- Exercise instructions: State the number of lines in the records beneath that hold the word "white", and add nothing.

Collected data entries
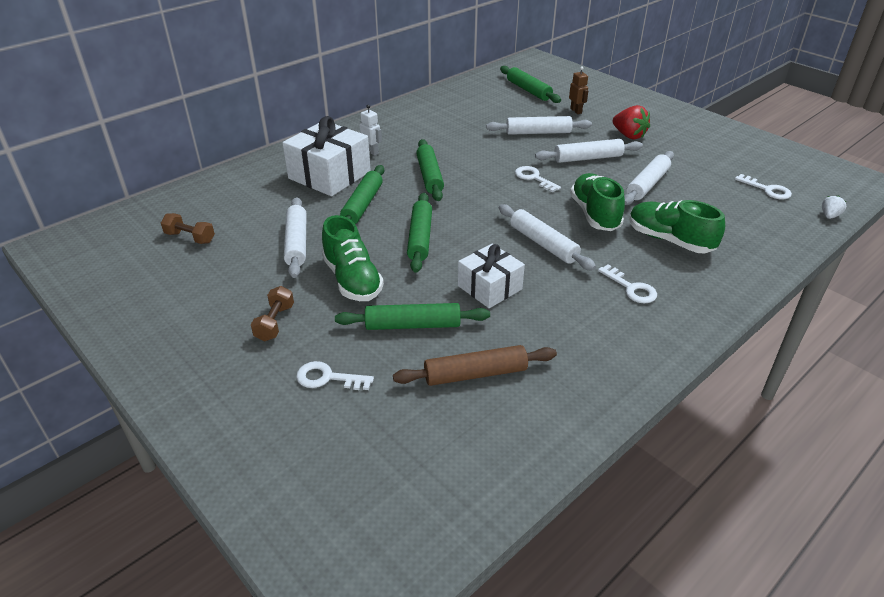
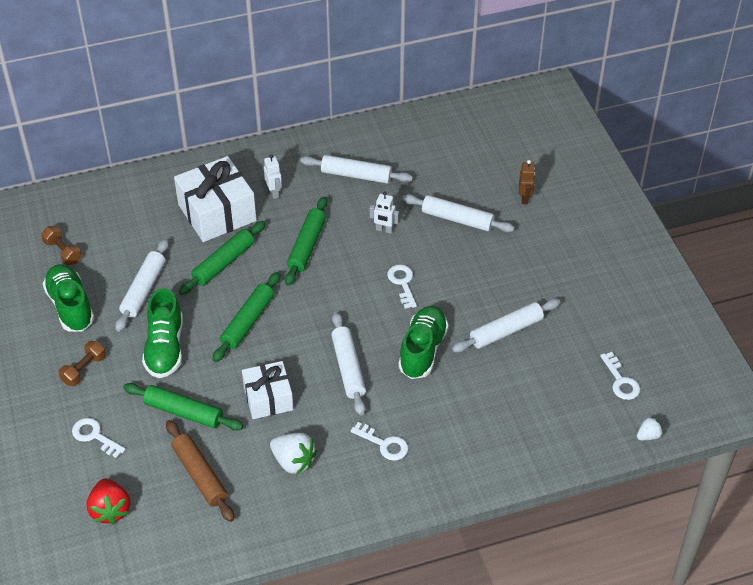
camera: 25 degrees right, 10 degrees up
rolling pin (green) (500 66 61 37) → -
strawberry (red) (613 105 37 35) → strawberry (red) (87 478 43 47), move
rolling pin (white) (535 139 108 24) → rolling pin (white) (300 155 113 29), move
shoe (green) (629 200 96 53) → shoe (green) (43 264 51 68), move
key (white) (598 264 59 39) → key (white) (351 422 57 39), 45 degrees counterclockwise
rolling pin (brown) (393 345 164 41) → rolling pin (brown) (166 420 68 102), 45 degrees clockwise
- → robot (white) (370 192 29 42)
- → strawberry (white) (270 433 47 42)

- Answer space: 4